WHAT IS EXPECTED: Only an exact repeat of the listing, without its images, counts as the answer.

DATA PROVIDED:
##############################
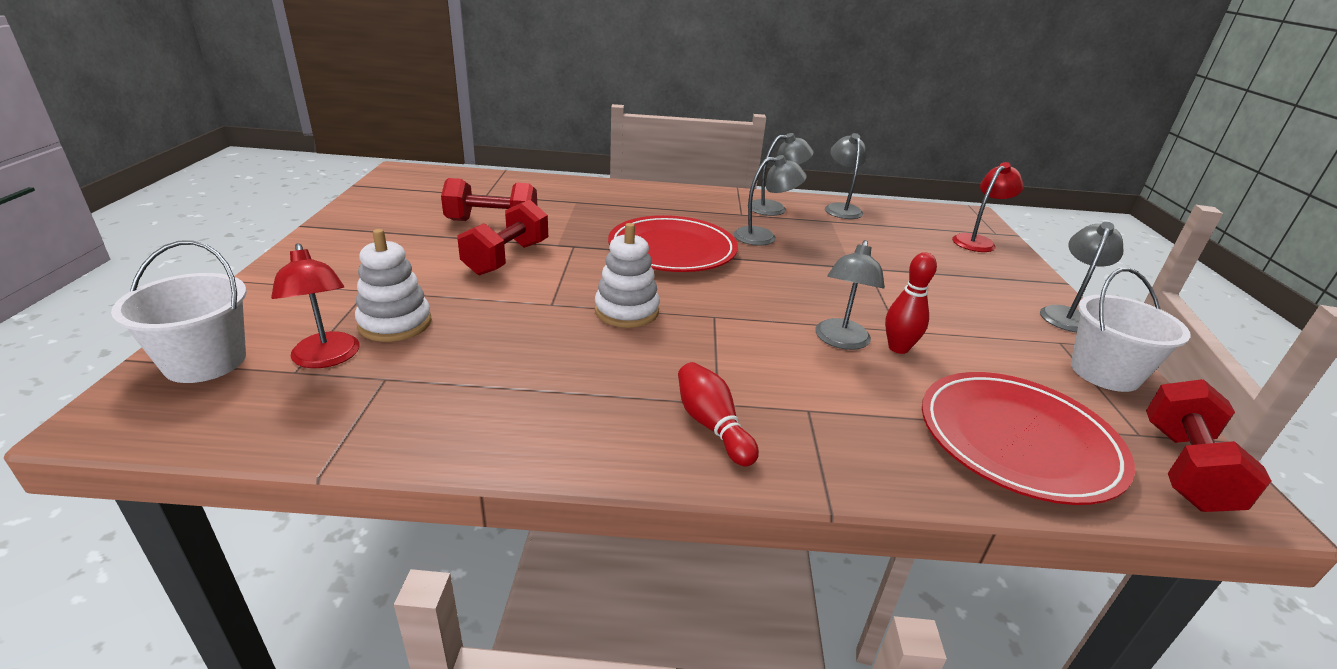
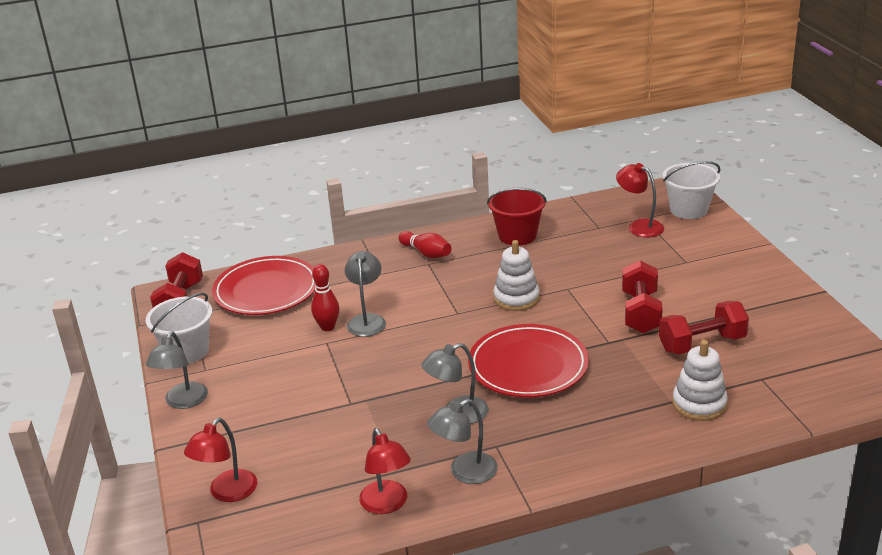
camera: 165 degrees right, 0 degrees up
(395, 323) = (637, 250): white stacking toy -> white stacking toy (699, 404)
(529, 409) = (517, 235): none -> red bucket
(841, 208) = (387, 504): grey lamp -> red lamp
##############################
ANSWER SPACE:
camera: 165 degrees right, 0 degrees up
(395, 323) = (637, 250): white stacking toy -> white stacking toy (699, 404)
(529, 409) = (517, 235): none -> red bucket
(841, 208) = (387, 504): grey lamp -> red lamp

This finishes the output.